Source data section start

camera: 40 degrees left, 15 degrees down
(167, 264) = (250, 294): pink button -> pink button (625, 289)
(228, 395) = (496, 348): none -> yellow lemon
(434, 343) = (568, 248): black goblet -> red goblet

Source data section end
Source data section start

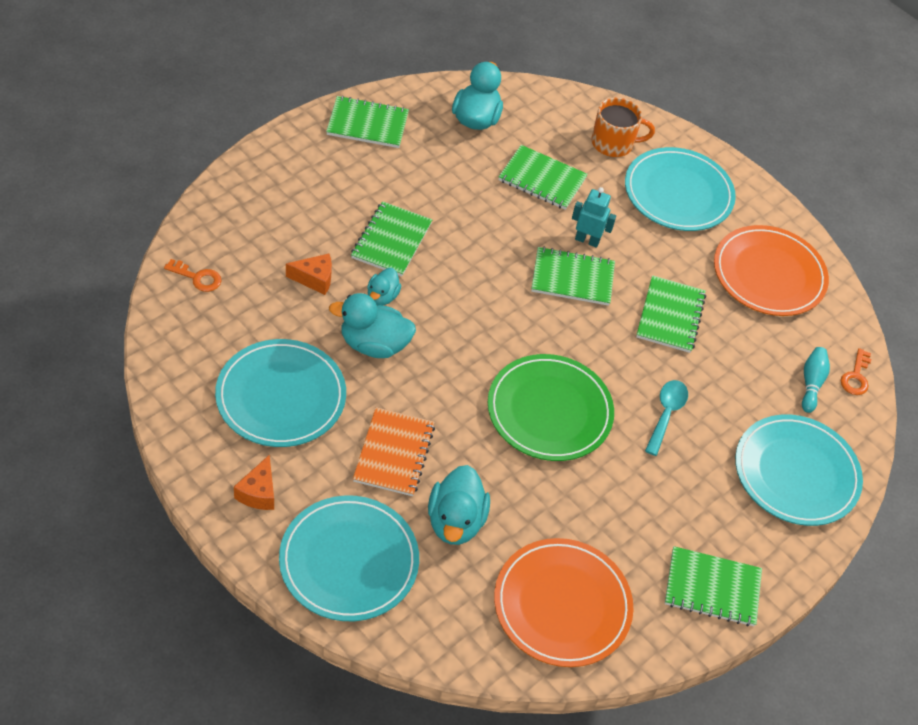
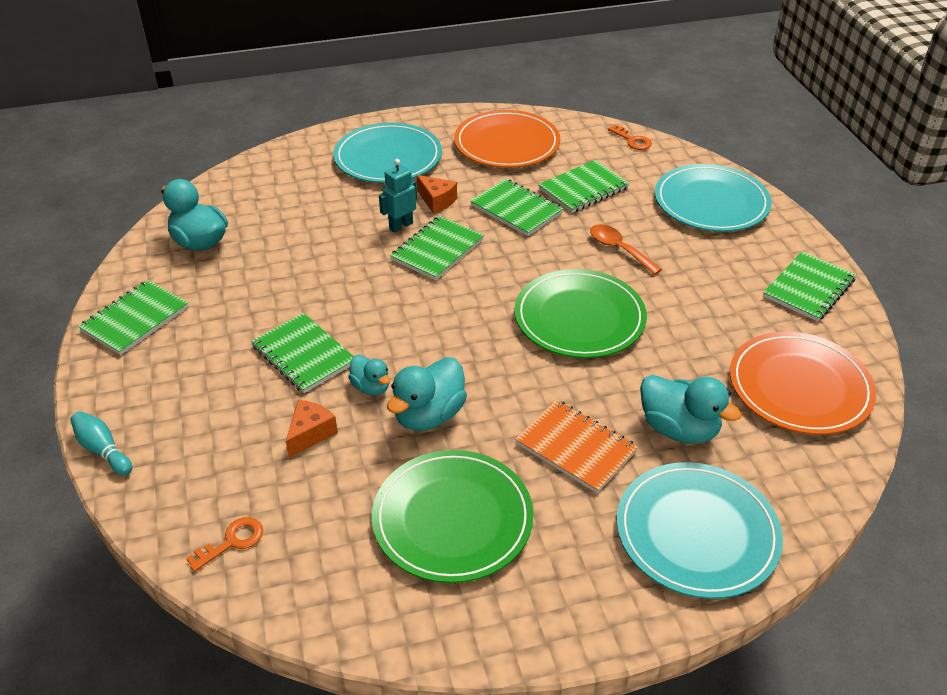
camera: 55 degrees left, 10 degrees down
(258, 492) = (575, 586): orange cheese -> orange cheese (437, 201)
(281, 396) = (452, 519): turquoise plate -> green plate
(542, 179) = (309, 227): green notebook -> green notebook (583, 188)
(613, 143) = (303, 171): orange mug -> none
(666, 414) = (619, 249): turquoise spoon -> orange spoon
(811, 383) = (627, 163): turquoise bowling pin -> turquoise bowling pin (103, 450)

Source data section end

### Problem requirements:
Give the exact lines, and only those, from the line containing "camera: 40 degrees left, 15 degrees down" through the line containing "(434, 343) = (568, 248): black" in the entries above.

### Answer space:
camera: 40 degrees left, 15 degrees down
(167, 264) = (250, 294): pink button -> pink button (625, 289)
(228, 395) = (496, 348): none -> yellow lemon
(434, 343) = (568, 248): black goblet -> red goblet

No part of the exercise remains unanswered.